■ **WHAT YOU NEED TO DO**:
The whole listing needs to be written out exactly, except for any images.

*** Block opens ***

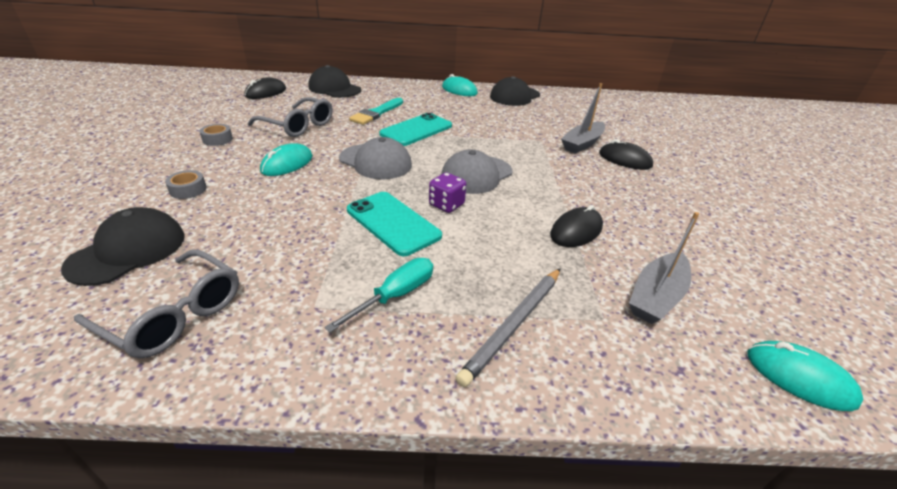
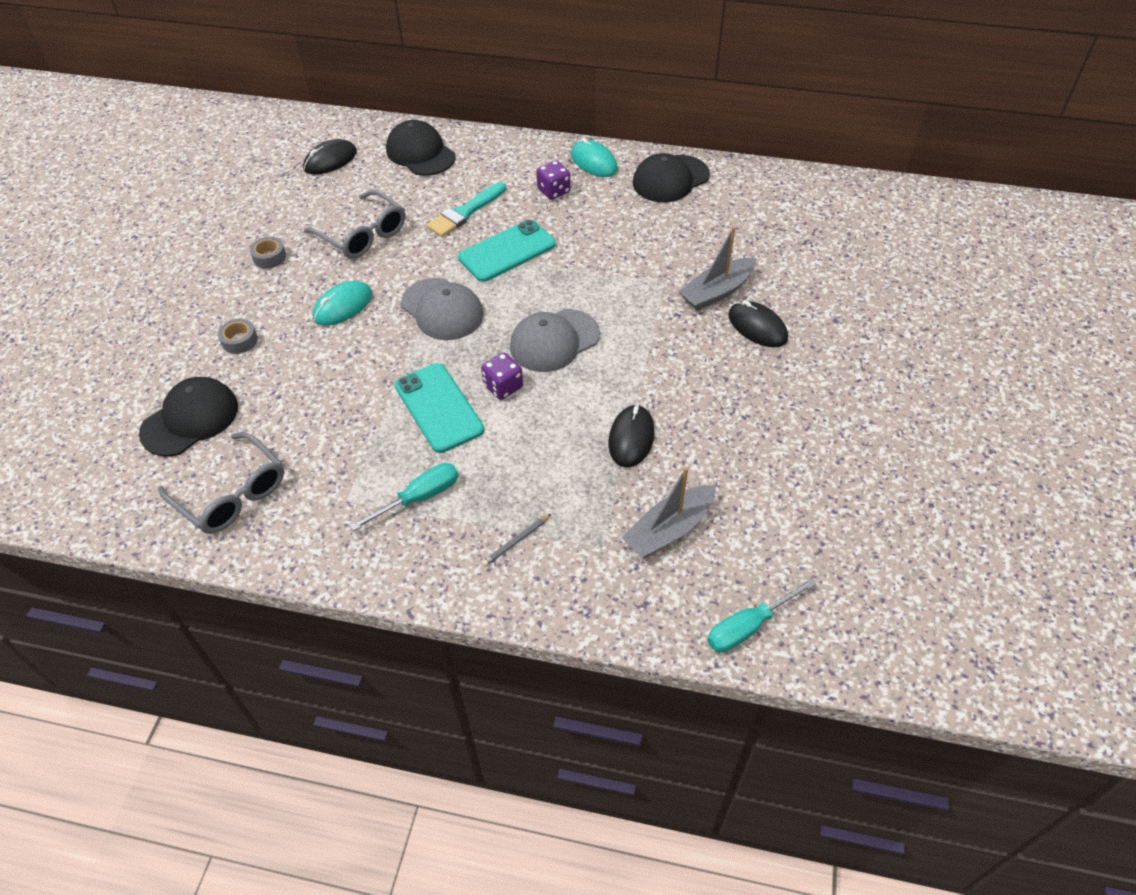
camera: 15 degrees right, 15 degrees up
grey pencil [456,269,560,387] -> grey pencil [482,514,551,566], size x0.50
black mouse [550,205,603,247] -> black mouse turned 45 degrees counterclockwise [608,404,655,467]
turquoise mouse [747,341,863,411] -> turquoise screwdriver [707,578,816,653]
none -> purple dice [536,160,570,200]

*** Block closes ***

■ **FINAL ANSWER**:
camera: 15 degrees right, 15 degrees up
grey pencil [456,269,560,387] -> grey pencil [482,514,551,566], size x0.50
black mouse [550,205,603,247] -> black mouse turned 45 degrees counterclockwise [608,404,655,467]
turquoise mouse [747,341,863,411] -> turquoise screwdriver [707,578,816,653]
none -> purple dice [536,160,570,200]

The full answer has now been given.